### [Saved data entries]

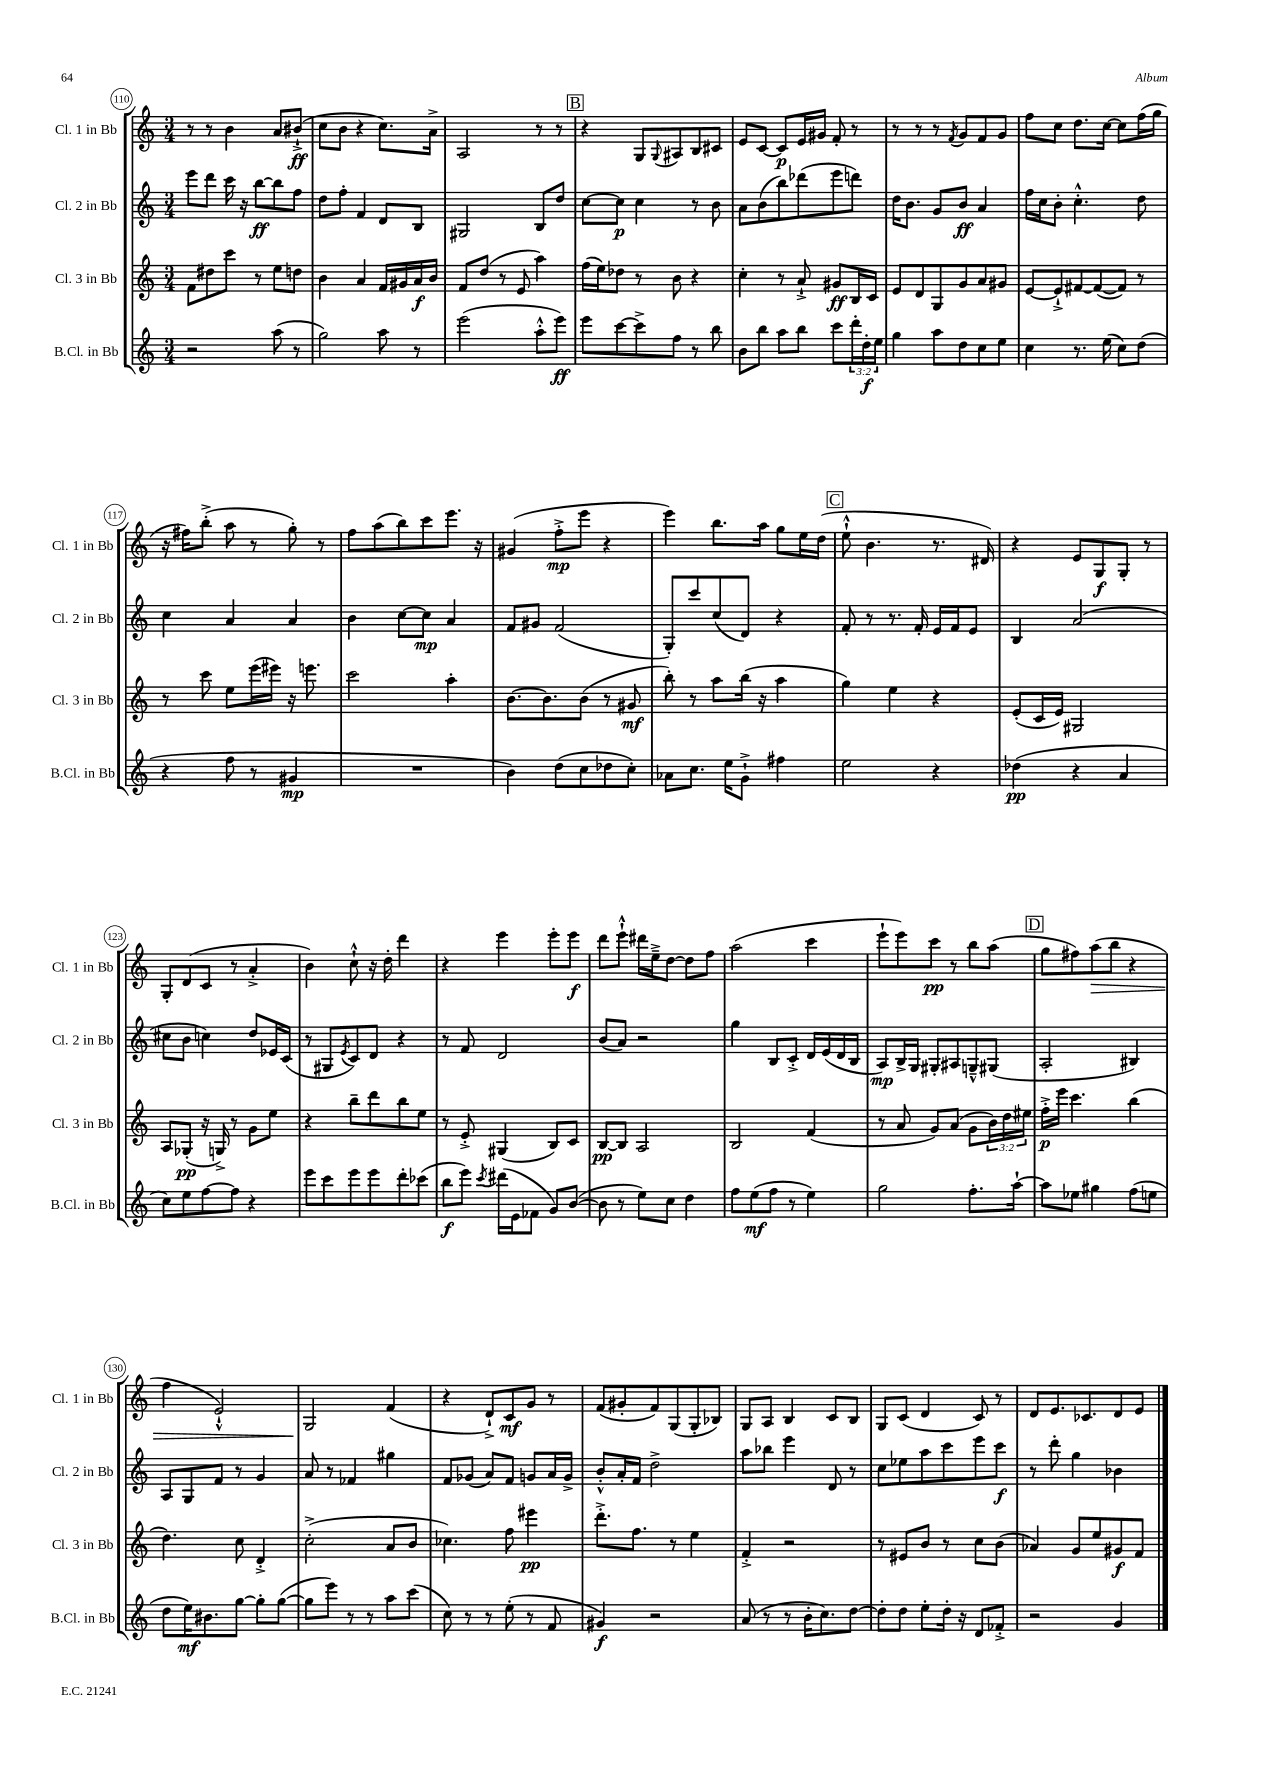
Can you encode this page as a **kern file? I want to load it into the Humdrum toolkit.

**kern	**dynam	**kern	**dynam	**kern	**dynam	**kern	**dynam
*part4	*part4	*part3	*part3	*part2	*part2	*part1	*part1
*staff4	*staff4	*staff3	*staff3	*staff2	*staff2	*staff1	*staff1
*I"B.Cl. in Bb	*	*I"Cl. 3 in Bb	*	*I"Cl. 2 in Bb	*	*I"Cl. 1 in Bb	*
*I'B.Cl. in Bb	*	*I'Cl. 3 in Bb	*	*I'Cl. 2 in Bb	*	*I'Cl. 1 in Bb	*
*clefG2	*	*clefG2	*	*clefG2	*	*clefG2	*
*k[]	*	*k[]	*	*k[]	*	*k[]	*
*M3/4	*	*M3/4	*	*M3/4	*	*M3/4	*
=110	=110	=110	=110	=110	=110	=110	=110
2r	.	8f\L	.	8eee\L	.	8r	.
.	.	8dd#X\	.	8ddd\J	.	8r	.
.	.	8ccc\J	.	16ccc\	.	4b\	.
.	.	.	.	16r	.	.	.
.	.	8r	.	[8bb\L	ff	.	.
(8aa\	.	8ee\L	.	8bb\]	.	8a/L	.
8r	.	8ddn\J	.	8ff\J	.	(8b#X`^/J	ff
=111	=111	=111	=111	=111	=111	=111	=111
2gg\)	.	4b\	.	8dd\L	.	8cc\L	.
.	.	.	.	8ff'\J	.	8b\J	.
.	.	4a/	.	4f/	.	4r	.
8aa\	.	16f/LL	.	8d/L	.	8.cc\L)	.
.	.	16g#X/	.	.	.	.	.
8r	.	16a/	f	8B/J	.	.	.
.	.	16b/JJ	.	.	.	16a^\Jk	.
=112	=112	=112	=112	=112	=112	=112	=112
(2eee\	.	8f/L	.	2G#X/	.	2A/	.
.	.	(8dd/J	.	.	.	.	.
.	.	8r	.	.	.	.	.
.	.	8e/	.	.	.	.	.
8aa'^^\L	.	4aa\)	.	8B/L	.	8r	.
8eee\J)	ff	.	.	8dd/J	.	8r	.
!!LO:REH:place=s1:t=B
=113	=113	=113	=113	=113	=113	=113	=113
8eee\L	.	(16ff\LL	.	[8cc\L	.	4r	.
.	.	16ee\J)	.	.	.	.	.
[8ccc\	.	8dd-X\J	.	8cc\J]	p	.	.
8ccc^\]	.	8r	.	4cc\	.	8G/L	.
.	.	.	.	.	.	8qqG/	.
8ff\J	.	8b\	.	.	.	8A#X/	.
8r	.	4r	.	8r	.	8B/	.
8bb\	.	.	.	8b\	.	8c#X/J	.
=114	=114	=114	=114	=114	=114	=114	=114
8b\L	.	4cc'\	.	8a\L	.	8e/L	.
8bb\J	.	.	.	(8b\	.	[8c/J	.
8aa\L	.	8r	.	8bb\)	.	8c/L]	p
8bb\J	.	8a`^/	.	(8ddd-X\	.	16e/L	.
.	.	.	.	.	.	16g#X/JJ	.
8ccc\L	.	8g#X/L	ff	8eee\	.	8f'/	.
24ddd'\L	.	16B/L	.	8dddn\J)	.	8r	.
24dd'\	f	.	.	.	.	.	.
.	.	16c/JJ	.	.	.	.	.
24ee\JJ	.	.	.	.	.	.	.
=115	=115	=115	=115	=115	=115	=115	=115
4gg\	.	8e/L	.	16dd\KL	.	8r	.
.	.	.	.	8.b\J	.	.	.
.	.	8d/	.	.	.	8r	.
8aa\L	.	8G/	.	8g/L	.	8r	.
.	.	.	.	.	.	8qf/	.
8dd\	.	8g/	.	8b/J	ff	8g/L	.
8cc\	.	8a/	.	4a/	.	8f/	.
8ee\J	.	8g#X/J	.	.	.	8g/J	.
=116	=116	=116	=116	=116	=116	=116	=116
4cc\	.	[8e/L	.	16ff\LL	.	8ff\L	.
.	.	.	.	16cc\J	.	.	.
.	.	8e`^/]	.	8b'\J	.	8cc\J	.
8.r	.	[8f#X/	.	4.cc'^^\	.	8.dd\L	.
.	.	(8f#/_	.	.	.	.	.
(16ee\	.	.	.	.	.	[16cc\Jk	.
8cc\L)	.	8f#/J])	.	.	.	8cc\L]	.
(8dd\J	.	8r	.	8dd\	.	(16ff\L	.
.	.	.	.	.	.	16gg\JJ	.
!!LO:LB:g=z
=117	=117	=117	=117	=117	=117	=117	=117
4r	.	8r	.	4cc\	.	16r	.
.	.	.	.	.	.	16ff#X\KL)	.
.	.	8ccc\	.	.	.	(8bb'^\J	.
8ff\	.	8ee\L	.	4a/	.	8aa\	.
8r	.	(16eee\L	.	.	.	8r	.
.	.	16eee#X\JJ)	.	.	.	.	.
4g#X/	mp	16r	.	4a/	.	8gg'\)	.
.	.	8.eeen\	.	.	.	.	.
.	.	.	.	.	.	8r	.
=118	=118	=118	=118	=118	=118	=118	=118
2.r	.	2ccc\	.	4b\	.	8ff\L	.
.	.	.	.	.	.	(8aa\	.
.	.	.	.	[8cc\L	.	8bb\)	.
.	.	.	.	8cc\J]	mp	8ccc\	.
.	.	4aa'\	.	4a/	.	8.eee\J	.
.	.	.	.	.	.	16r	.
=119	=119	=119	=119	=119	=119	=119	=119
4b\)	.	[8.b\L	.	8f/L	.	(4g#X/	.
.	.	.	.	8g#X/J	.	.	.
.	.	8.b\]	.	.	.	.	.
(8dd\L	.	.	.	(2f/	.	8ff'^\L	mp
8cc\	.	(8b\J	.	.	.	8eee\J	.
8dd-X\	.	8r	.	.	.	4r	.
8cc'\J)	.	8g#X/	mf	.	.	.	.
=120	=120	=120	=120	=120	=120	=120	=120
8a-X\L	.	8bb'\)	.	8G'/L)	.	4eee\)	.
8.cc\J	.	8r	.	8ccc/	.	.	.
.	.	8aa\L	.	(8cc/	.	8.bb\L	.
16ee\KL	.	.	.	.	.	.	.
8g`^\J	.	(16bb\Jk	.	8d/J)	.	.	.
.	.	16r	.	.	.	16aa\Jk	.
4ff#X\	.	4aa\	.	4r	.	8gg\L	.
.	.	.	.	.	.	16ee\L	.
.	.	.	.	.	.	(16dd\JJ	.
!!LO:REH:place=s1:t=C
=121	=121	=121	=121	=121	=121	=121	=121
2ee\	.	4gg\)	.	8f'/	.	8ee`^^\	.
.	.	.	.	8r	.	4.b\	.
.	.	4ee\	.	8.r	.	.	.
.	.	.	.	16f'/	.	.	.
4r	.	4r	.	16e/LL	.	8.r	.
.	.	.	.	16f/J	.	.	.
.	.	.	.	8e/J	.	.	.
.	.	.	.	.	.	16d#X/)	.
=122	=122	=122	=122	=122	=122	=122	=122
(4dd-X\	pp	(8e'/L	.	4B/	.	4r	.
.	.	16c/L	.	.	.	.	.
.	.	16e/JJ)	.	.	.	.	.
4r	.	2G#X/	.	(2a/	.	8e/L	.
.	.	.	.	.	.	8G/	f
4a/	.	.	.	.	.	8G'/J	.
.	.	.	.	.	.	8r	.
!!LO:LB:g=z
=123	=123	=123	=123	=123	=123	=123	=123
8cc\L)	.	8A/L	.	8cc#X\L	.	8G'/L	.
8ee\	.	(8G-X'/J	pp	8b\J	.	(8d/	.
[8ff\	.	16r	.	4ccn\)	.	8c/J	.
.	.	16Gn^/)	.	.	.	.	.
8ff\J]	.	8r	.	.	.	8r	.
4r	.	8g\L	.	8dd/L	.	4a'^/	.
.	.	8ee\J	.	16e-X/L	.	.	.
.	.	.	.	(16c/JJ	.	.	.
=124	=124	=124	=124	=124	=124	=124	=124
8eee\L	.	4r	.	8r	.	4b\)	.
8ccc\	.	.	.	8G#X/L	.	.	.
.	.	.	.	8qe/	.	.	.
8eee\	.	8bb~\L	.	8c/)	.	8cc`^^\	.
8eee\	.	8ddd\	.	8d/J	.	16r	.
.	.	.	.	.	.	16dd'\	.
8ddd'\	.	8bb\	.	4r	.	4ddd\	.
(8ccc-X\J	.	8ee\J	.	.	.	.	.
=125	=125	=125	=125	=125	=125	=125	=125
8bb\L	f	8r	.	8r	.	4r	.
8eee\J)	.	8e'^/	.	8f/	.	.	.
8qccc/	.	.	.	.	.	.	.
(16ddd#X\LL	.	(4G#X/	.	2d/	.	4eee\	.
16e\J	.	.	.	.	.	.	.
8f-X\J	.	.	.	.	.	.	.
8g/L)	.	8B/L)	.	.	.	8eee'\L	.
([8b/J	.	8c/J	.	.	.	8eee\J	f
=126	=126	=126	=126	=126	=126	=126	=126
8b\]	.	[8B/L	pp	(8b/L	.	8ddd\L	.
8r	.	8B/J]	.	8a/J)	.	8eee`^^\J	.
8ee\L)	.	2A/	.	2r	.	16ddd#X\LL	.
.	.	.	.	.	.	16ee~^\J	.
8cc\J	.	.	.	.	.	[8dd\J	.
4dd\	.	.	.	.	.	8dd\L]	.
.	.	.	.	.	.	8ff\J	.
=127	=127	=127	=127	=127	=127	=127	=127
8ff\L	.	2B/	.	4gg\	.	(2aa\	.
(8ee\	mf	.	.	.	.	.	.
8ff\J	.	.	.	8B/L	.	.	.
8r	.	.	.	8c'^/J	.	.	.
4ee\)	.	(4f/	.	16d/LL	.	4ccc\	.
.	.	.	.	(16e/	.	.	.
.	.	.	.	16d/	.	.	.
.	.	.	.	16B/JJ	.	.	.
=128	=128	=128	=128	=128	=128	=128	=128
2gg\	.	8r	.	8A/L)	mp	8eee`\L	.
.	.	8a/	.	16B^/L	.	8eee\)	.
.	.	.	.	16G/JJ	.	.	.
.	.	8g/L)	.	8G#X'/L	.	8ccc\J	pp
.	.	(8a/J	.	8A#X/	.	8r	.
8.ff'\L	.	8g\L	.	8Gn~^^/	.	8bb\L	.
.	.	24b\L)	.	(8G#X/J	.	(8aa\J	.
.	.	24dd\	.	.	.	.	.
[16aa`\Jk	.	.	.	.	.	.	.
.	.	24ee#X\JJ	.	.	.	.	.
!!LO:REH:place=s1:t=D
=129	=129	=129	=129	=129	=129	=129	=129
8aa\L]	.	16ff'^\LL	p	2A'/	.	8gg\L	.
.	.	16eee\JJ	.	.	.	.	.
8ee-X\J	.	4.ccc\	.	.	.	8ff#X\)	.
!	!	!	!	!	!	!	!LO:HP:b
4gg#X\	.	.	.	.	.	(8aa\	>
.	.	.	.	.	.	8bb\J	.
(8ff\L	.	(4bb\	.	4B#X/)	.	4r	.
8een\J	.	.	.	.	.	.	.
!!LO:LB:g=z
=130	=130	=130	=130	=130	=130	=130	=130
8dd\L	.	4.dd\)	.	8A/L	.	4ff\	.
16ee\K)	mf	.	.	8G/	.	.	.
8.b#X\	.	.	.	.	.	.	.
.	.	.	.	8f/J	.	2e`^^/)	.
[8gg\J	.	8cc\	.	8r	.	.	.
8gg'\L]	.	4d'^/	.	4g/	.	.	.
([8gg\J	.	.	.	.	.	.	.
=131	=131	=131	=131	=131	=131	=131	=131
8gg\L]	.	(2cc'^\	.	8a/	.	2G/	.
8eee\J)	.	.	.	8r	.	.	.
8r	.	.	.	4f-X/	.	.	.
8r	.	.	.	.	.	.	.
8aa\L	.	8a/L	.	4gg#X\	.	(4f/	]
(8ccc\J	.	8b/J	.	.	.	.	.
=132	=132	=132	=132	=132	=132	=132	=132
8cc\)	.	4.cc-X\)	.	8f/L	.	4r	.
8r	.	.	.	(8g-X/J	.	.	.
8r	.	.	.	8a/L)	.	8d`^/L)	.
(8ee'\	.	8ff\	.	8f/J	.	8c/	mf
8r	.	4eee#X\	pp	8gn/L	.	8g/J	.
8f/	.	.	.	16a/L	.	8r	.
.	.	.	.	16g^/JJ	.	.	.
=133	=133	=133	=133	=133	=133	=133	=133
4g#X/)	f	8.ddd'^\L	.	8b'^^/L	.	(8f/L	.
.	.	.	.	16a'/L	.	8g#X'/	.
.	.	8.ff\J	.	16f/JJ	.	.	.
2r	.	.	.	2dd^\	.	8f/)	.
.	.	8r	.	.	.	(8G/	.
.	.	4ee\	.	.	.	8G'/	.
.	.	.	.	.	.	8B-X/J)	.
=134	=134	=134	=134	=134	=134	=134	=134
(8a/	.	4f'^/	.	8aa\L	.	8G/L	.
8r	.	.	.	8bb-X\J	.	8A/J	.
8r	.	2r	.	4eee\	.	4B/	.
16b'\KL	.	.	.	.	.	.	.
8.cc\)	.	.	.	.	.	.	.
.	.	.	.	8d/	.	8c/L	.
[8dd\J	.	.	.	8r	.	8B/J	.
=135	=135	=135	=135	=135	=135	=135	=135
8dd'\L]	.	8r	.	8cc\L	.	8G/L	.
8dd\J	.	8e#X/L	.	8ee-X\	.	(8c/J	.
8ee'\L	.	8b/J	.	8aa\	.	4d/	.
16dd'\Jk	.	8r	.	8ccc\	.	.	.
16r	.	.	.	.	.	.	.
8d/L	.	8cc\L	.	8eee\	.	8c/)	.
8f-X'^/J	.	(8b\J	.	8ccc\J	f	8r	.
=136	=136	=136	=136	=136	=136	=136	=136
2r	.	4a-X/)	.	8r	.	8d/L	.
.	.	.	.	8ddd'\	.	8.e/	.
.	.	8g/L	.	4gg\	.	.	.
.	.	.	.	.	.	8.c-X/	.
.	.	8ee/	.	.	.	.	.
4g/	.	8g#X/	f	4b-X\	.	8d/	.
.	.	8f/J	.	.	.	8e/J	.
==	==	==	==	==	==	==	==
*-	*-	*-	*-	*-	*-	*-	*-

### [Aim of the exercise]
How many lines in the records above contain the string "kern", with case counting? Reply with only the number.

### [Result of the exercise]
2